━━━ Provided material

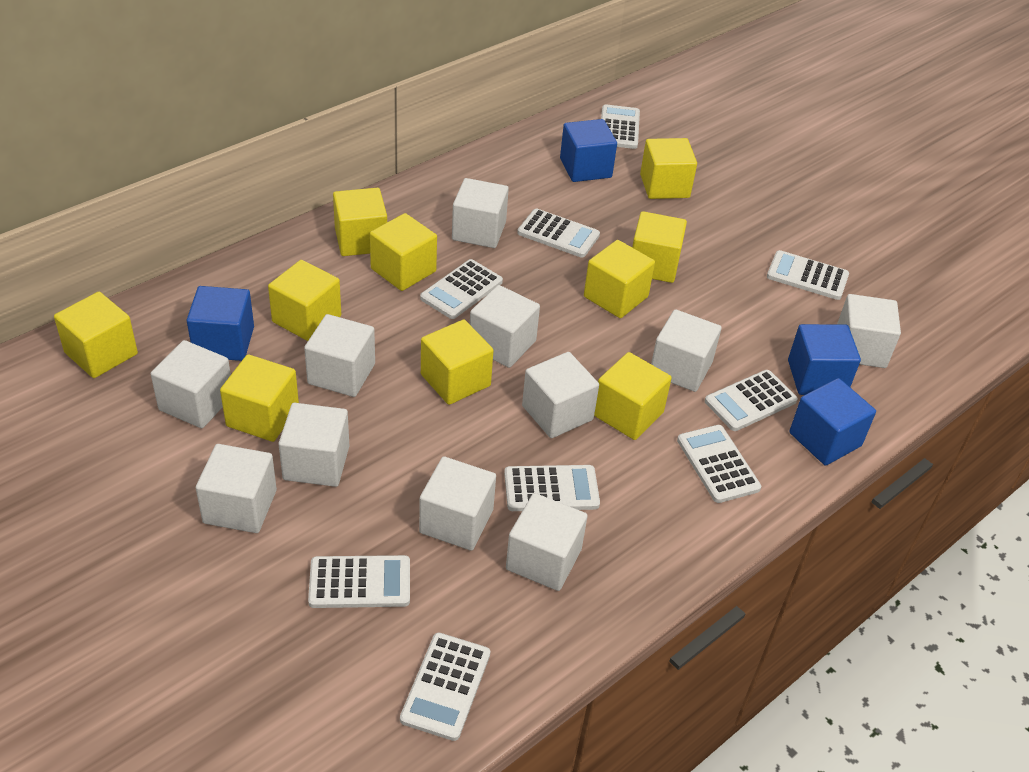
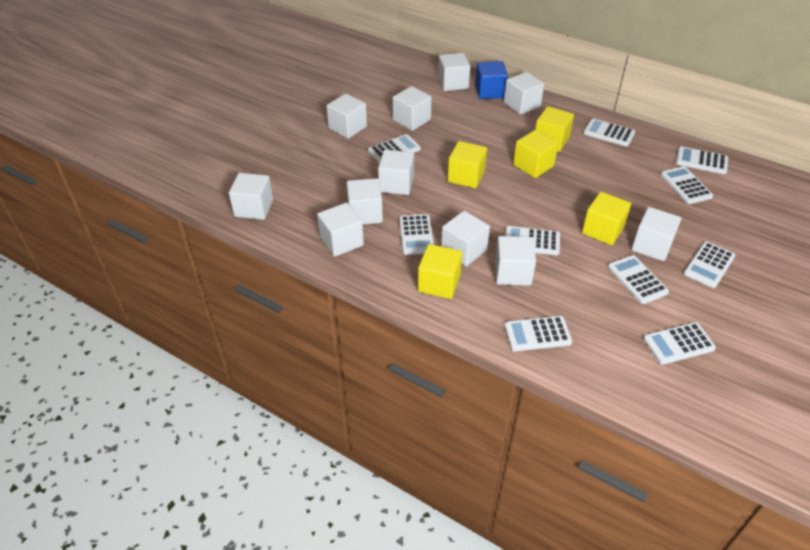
blue cube: 4 -> 1
white calculator: 9 -> 10
yellow cube: 10 -> 5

━━━━━━

- _Task directions_
Only the pictures are to be left out; write out all the other data exactly.

- _Task answer_
blue cube: 4 -> 1
white calculator: 9 -> 10
yellow cube: 10 -> 5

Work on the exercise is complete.